## [WHAT IS REQUIRED]
Starting at the top of the entries below, print each line exactly until the line with "R3: 10k (GND, n5) -> 10k (GND, n3)" has been printed too.

## [TASK INPUTS]
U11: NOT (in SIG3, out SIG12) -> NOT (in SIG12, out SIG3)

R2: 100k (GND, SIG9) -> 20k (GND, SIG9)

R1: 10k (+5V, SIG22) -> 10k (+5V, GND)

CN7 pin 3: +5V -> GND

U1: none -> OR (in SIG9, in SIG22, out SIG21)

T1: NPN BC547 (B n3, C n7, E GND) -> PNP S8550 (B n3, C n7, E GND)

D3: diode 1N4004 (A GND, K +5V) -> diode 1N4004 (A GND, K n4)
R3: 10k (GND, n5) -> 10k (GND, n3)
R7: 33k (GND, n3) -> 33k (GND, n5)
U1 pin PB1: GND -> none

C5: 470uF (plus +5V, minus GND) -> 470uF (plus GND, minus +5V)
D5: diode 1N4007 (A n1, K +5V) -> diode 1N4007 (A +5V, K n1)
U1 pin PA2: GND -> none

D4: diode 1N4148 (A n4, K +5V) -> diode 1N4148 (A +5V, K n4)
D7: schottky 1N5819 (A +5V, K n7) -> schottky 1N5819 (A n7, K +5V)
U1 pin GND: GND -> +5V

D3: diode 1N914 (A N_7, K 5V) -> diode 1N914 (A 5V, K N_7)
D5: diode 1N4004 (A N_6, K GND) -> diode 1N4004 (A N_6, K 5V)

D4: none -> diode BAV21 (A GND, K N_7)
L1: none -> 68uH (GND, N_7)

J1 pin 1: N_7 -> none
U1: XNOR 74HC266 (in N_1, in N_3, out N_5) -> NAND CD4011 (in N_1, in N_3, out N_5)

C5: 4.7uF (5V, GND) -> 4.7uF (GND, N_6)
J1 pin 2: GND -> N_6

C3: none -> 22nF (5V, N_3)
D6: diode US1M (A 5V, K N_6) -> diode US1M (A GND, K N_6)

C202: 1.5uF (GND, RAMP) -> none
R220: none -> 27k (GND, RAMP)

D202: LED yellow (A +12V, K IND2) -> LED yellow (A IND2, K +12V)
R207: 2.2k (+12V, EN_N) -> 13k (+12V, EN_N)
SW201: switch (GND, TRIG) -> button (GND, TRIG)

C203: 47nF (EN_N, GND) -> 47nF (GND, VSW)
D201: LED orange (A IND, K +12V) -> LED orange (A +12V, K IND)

## [RESPONSE AREA]
U11: NOT (in SIG3, out SIG12) -> NOT (in SIG12, out SIG3)

R2: 100k (GND, SIG9) -> 20k (GND, SIG9)

R1: 10k (+5V, SIG22) -> 10k (+5V, GND)

CN7 pin 3: +5V -> GND

U1: none -> OR (in SIG9, in SIG22, out SIG21)

T1: NPN BC547 (B n3, C n7, E GND) -> PNP S8550 (B n3, C n7, E GND)

D3: diode 1N4004 (A GND, K +5V) -> diode 1N4004 (A GND, K n4)
R3: 10k (GND, n5) -> 10k (GND, n3)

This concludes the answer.